TASK TO CARRY OUT:
Go through the material below and tally every line with the string "none". Reply with the number only.

[Start of Attachment]

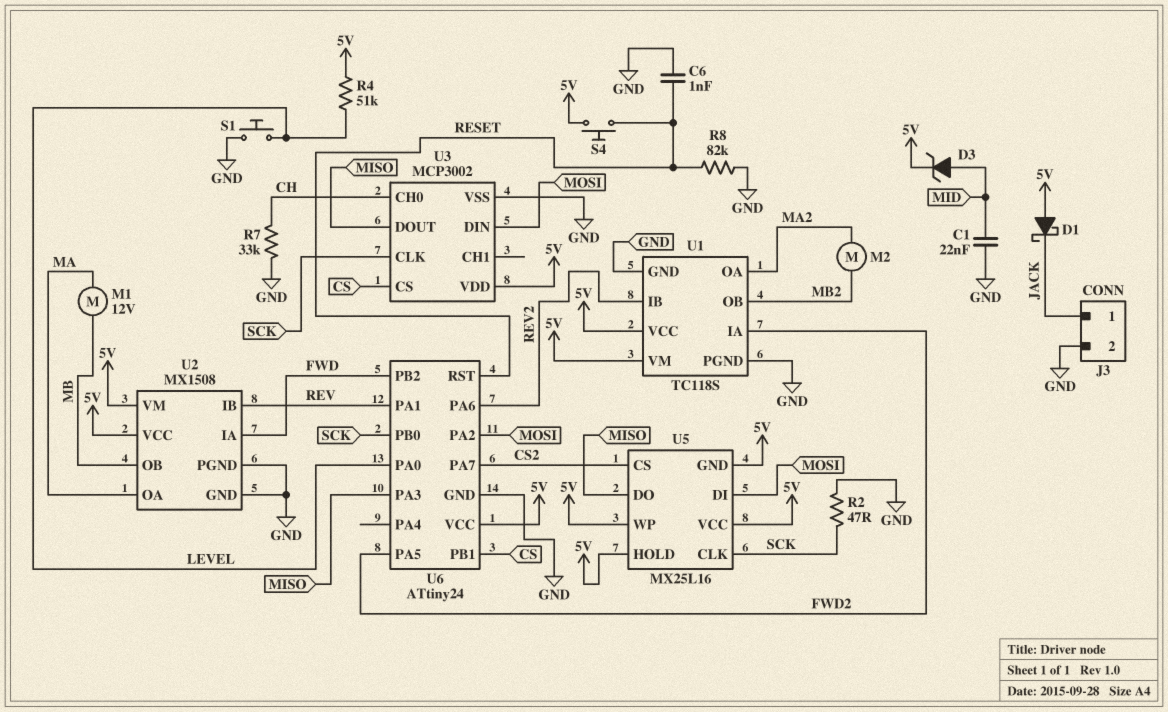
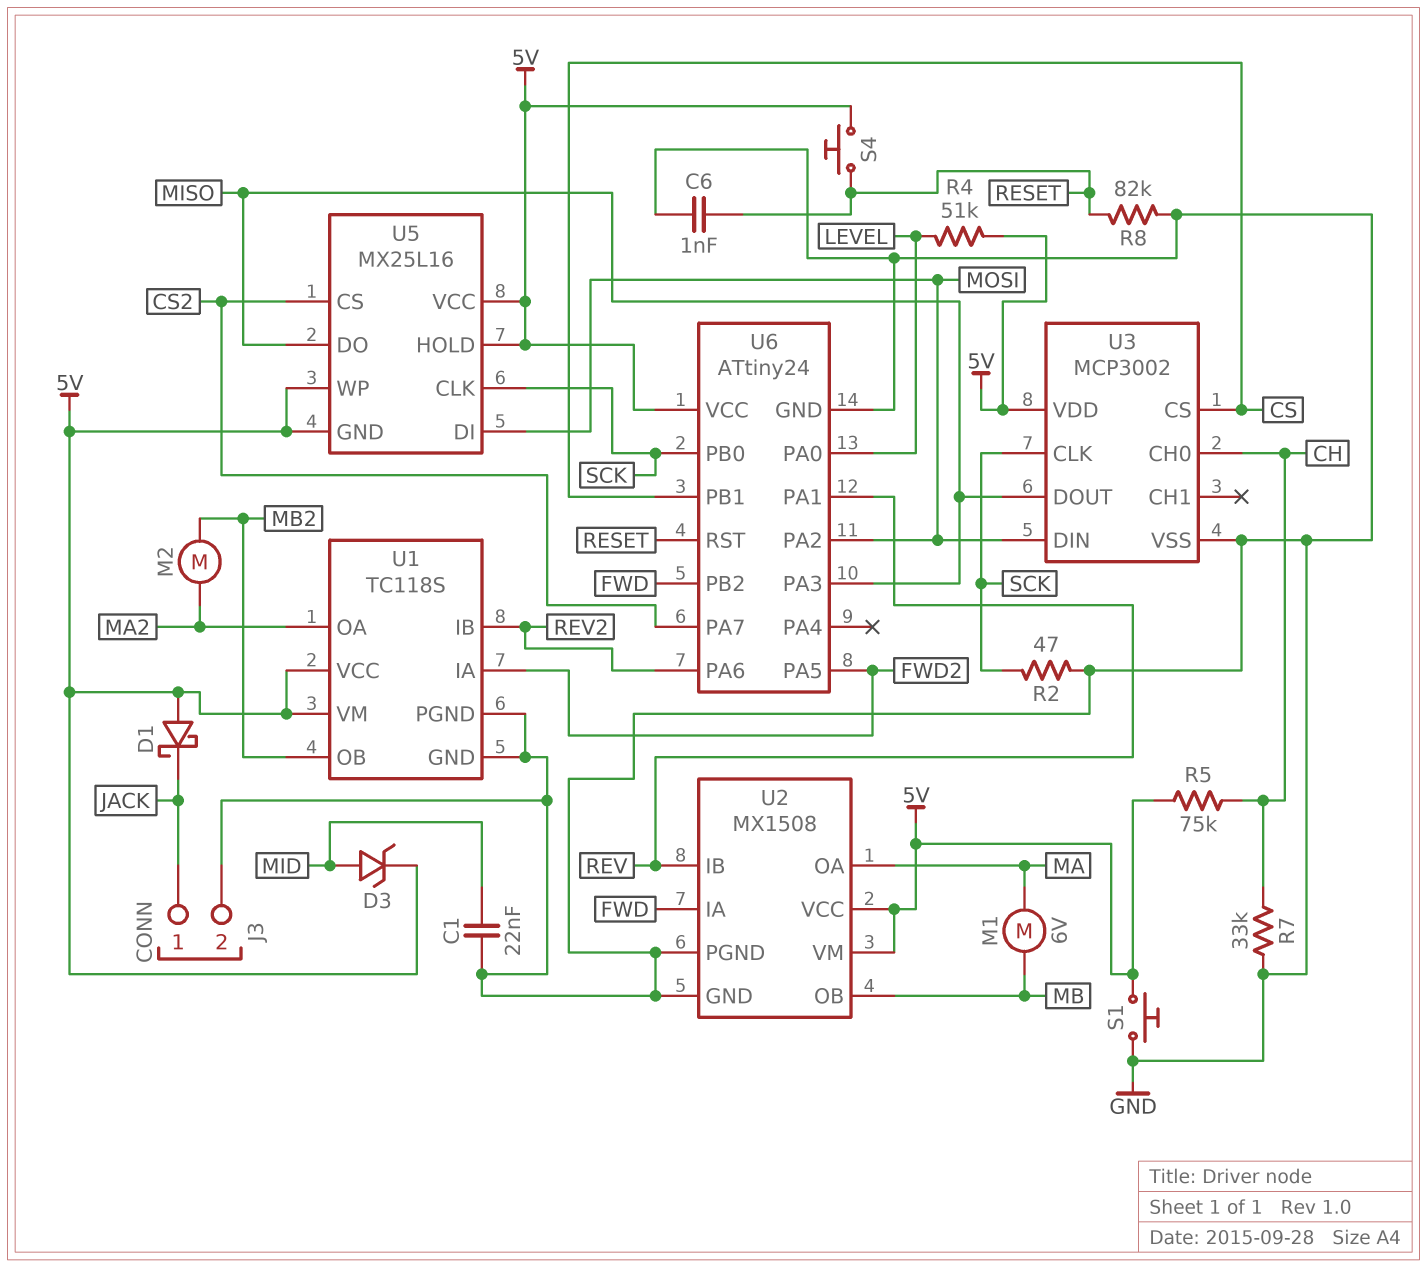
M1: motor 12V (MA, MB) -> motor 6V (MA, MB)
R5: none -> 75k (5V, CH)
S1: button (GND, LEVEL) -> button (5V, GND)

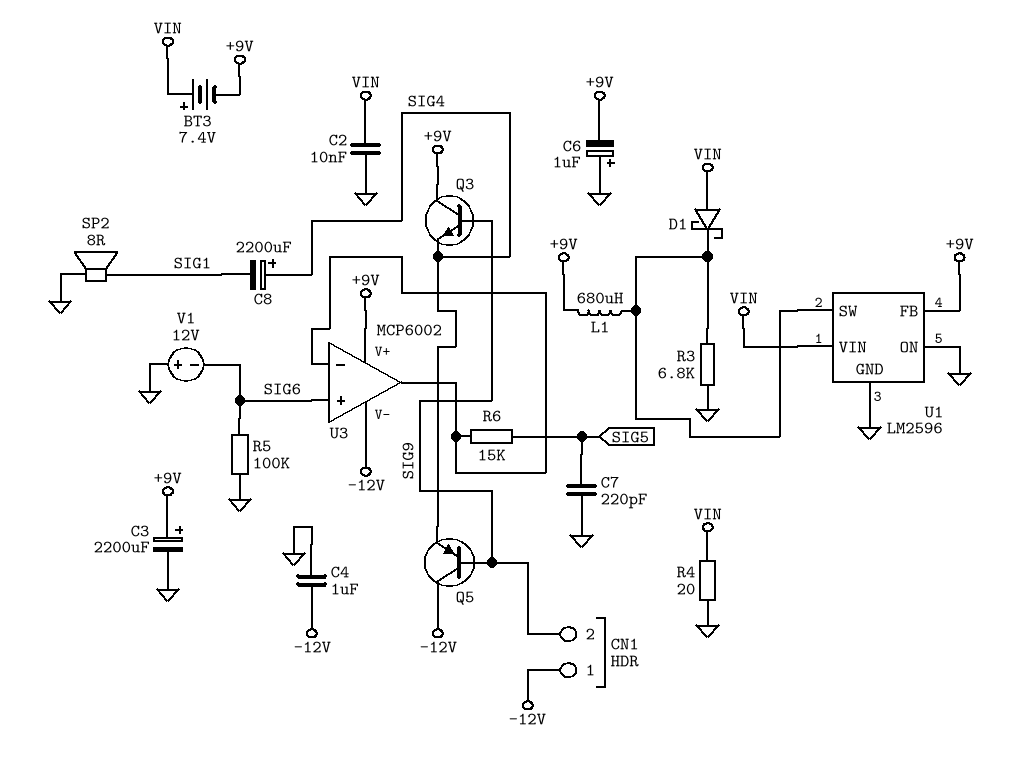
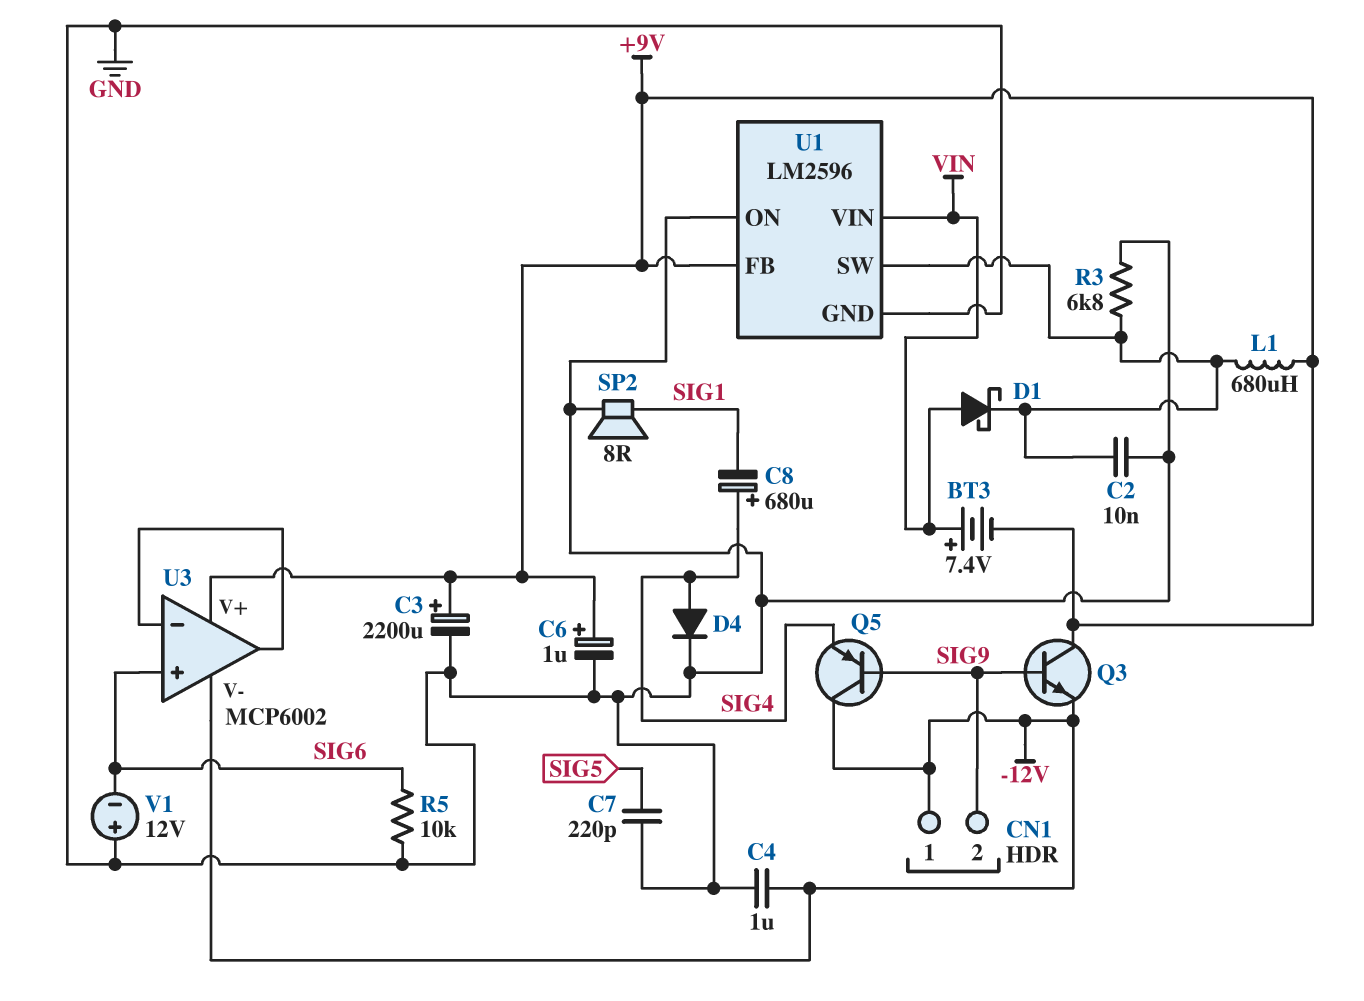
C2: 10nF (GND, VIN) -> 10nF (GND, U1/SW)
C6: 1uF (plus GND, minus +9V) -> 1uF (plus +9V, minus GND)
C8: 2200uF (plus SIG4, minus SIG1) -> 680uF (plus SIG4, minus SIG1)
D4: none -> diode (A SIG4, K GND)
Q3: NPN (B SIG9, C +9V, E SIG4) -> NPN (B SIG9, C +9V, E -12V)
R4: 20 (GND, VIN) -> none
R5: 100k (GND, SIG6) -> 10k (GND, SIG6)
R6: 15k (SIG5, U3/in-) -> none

[End of Attachment]

RESPONSE BOX:
4